:: SUPPLIED RECORDS

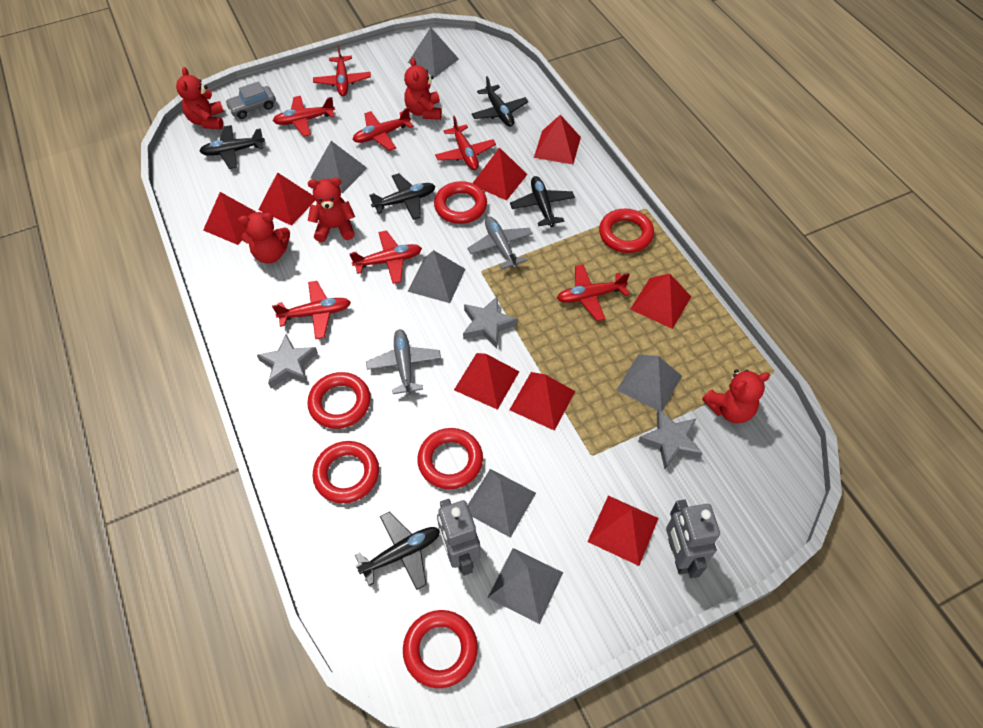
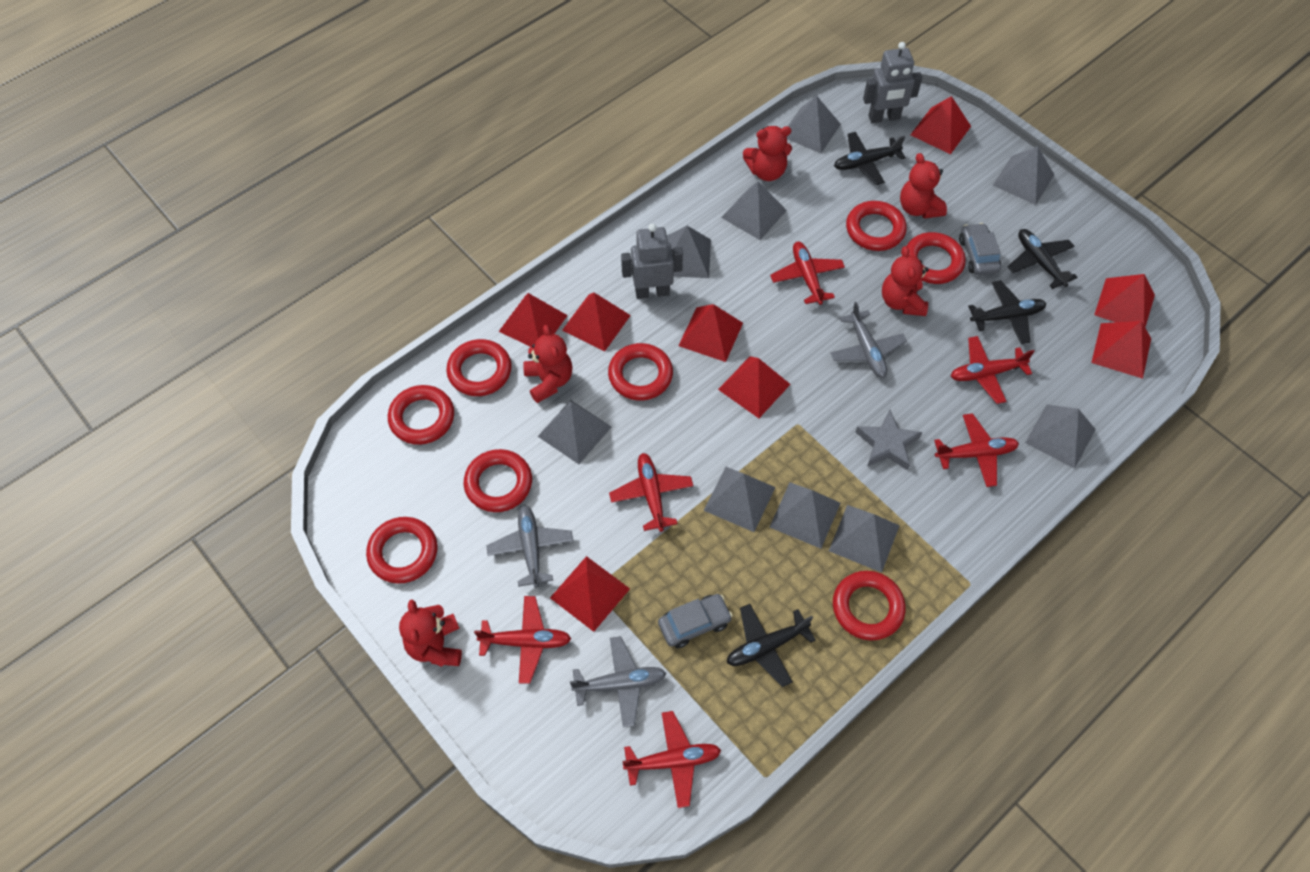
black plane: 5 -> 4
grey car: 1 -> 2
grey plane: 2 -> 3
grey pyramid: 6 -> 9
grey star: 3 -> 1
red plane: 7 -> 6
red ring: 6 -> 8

::::

_REQUIREMENT_. Your task is to restate, word for word, the line with "grey plane: 2 -> 3" and all lines after it, ending with the last line of the data.

_SOLUTION_.
grey plane: 2 -> 3
grey pyramid: 6 -> 9
grey star: 3 -> 1
red plane: 7 -> 6
red ring: 6 -> 8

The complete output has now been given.